- [WHAT IS BEING ASKED]: Reproduce the entries shown below only from the line with "The green fafipasun" down to the line with "The brown tifuzun", keeping both end lines and copying each one exactly.

- [EXTRACTED MATERIAL]:
---*---

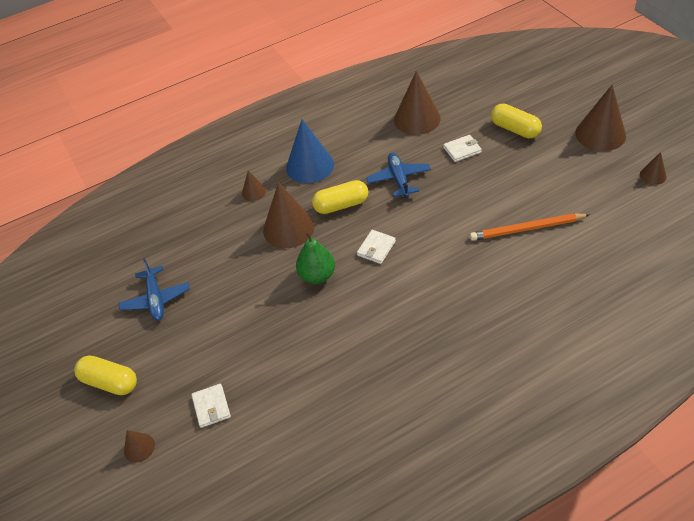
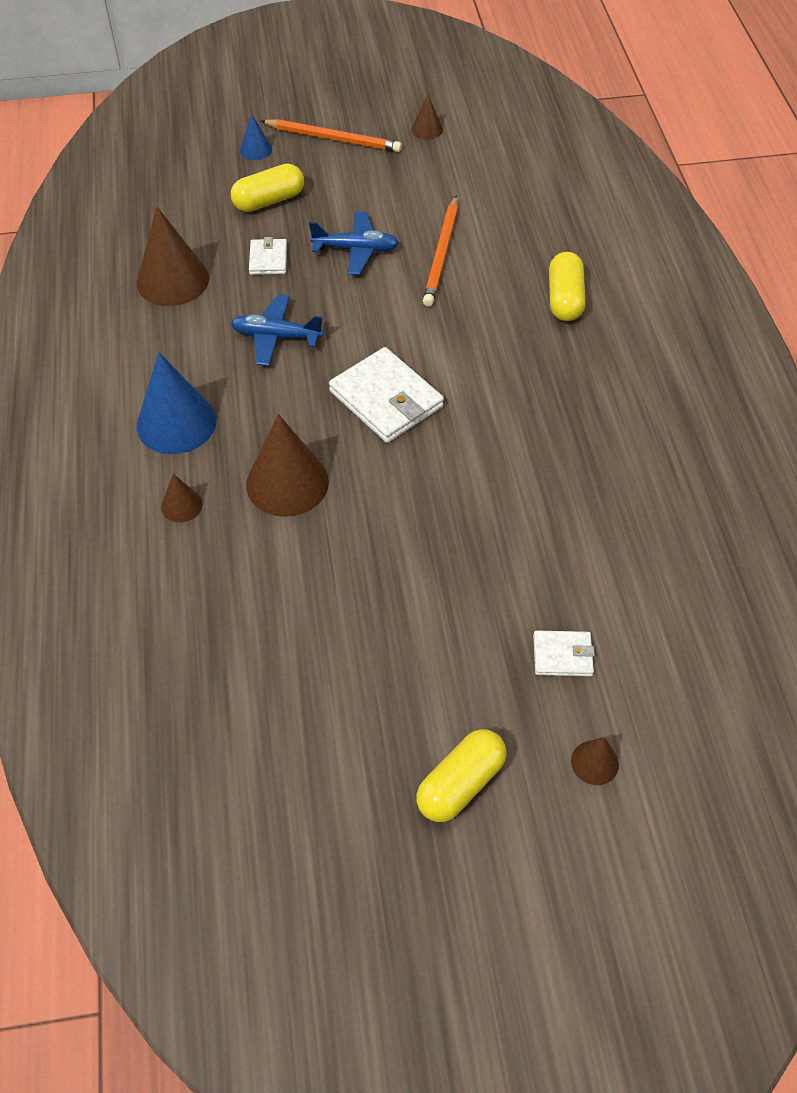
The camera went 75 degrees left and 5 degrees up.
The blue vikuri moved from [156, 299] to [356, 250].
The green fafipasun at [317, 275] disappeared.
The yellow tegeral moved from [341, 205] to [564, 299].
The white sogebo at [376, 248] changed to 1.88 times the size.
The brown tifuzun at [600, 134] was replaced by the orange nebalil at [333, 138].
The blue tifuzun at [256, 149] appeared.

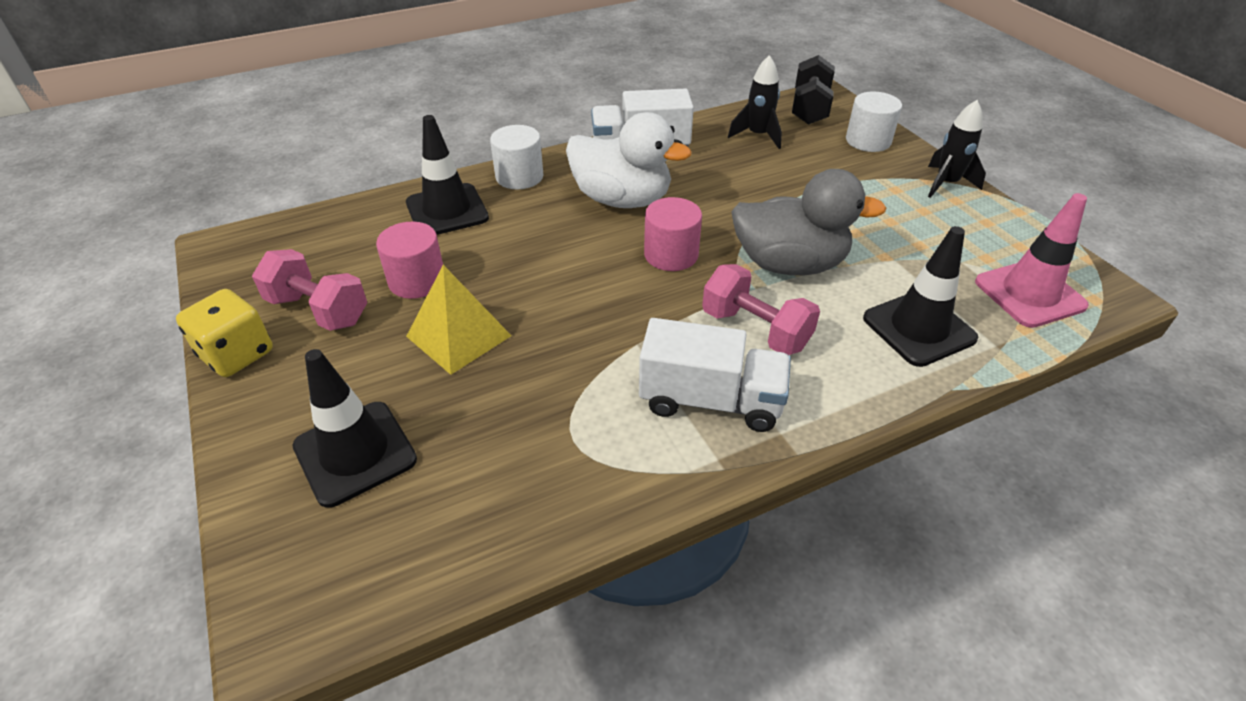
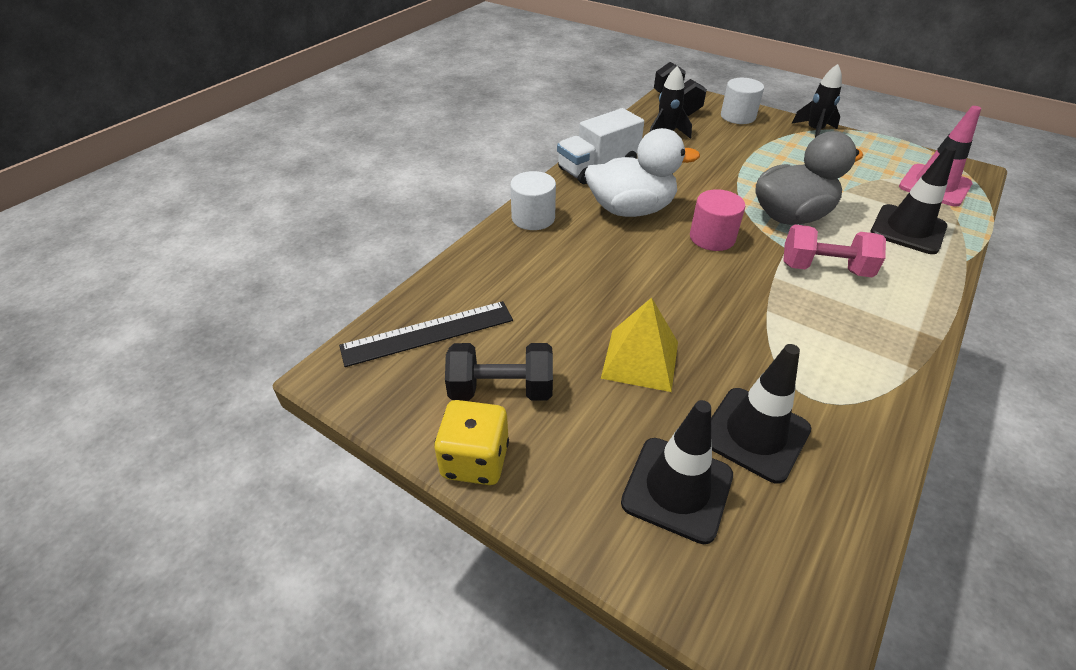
The camera went 30 degrees left and 0 degrees up.
The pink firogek at [318, 310] became the black firogek at [501, 390].
The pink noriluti at [417, 280] disappeared.
The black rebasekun moved from [447, 210] to [755, 434].
The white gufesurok at [710, 400] disappeared.
The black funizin at [428, 333] appeared.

---*---

- [REPLY TO THE TASK]:
The green fafipasun at [317, 275] disappeared.
The yellow tegeral moved from [341, 205] to [564, 299].
The white sogebo at [376, 248] changed to 1.88 times the size.
The brown tifuzun at [600, 134] was replaced by the orange nebalil at [333, 138].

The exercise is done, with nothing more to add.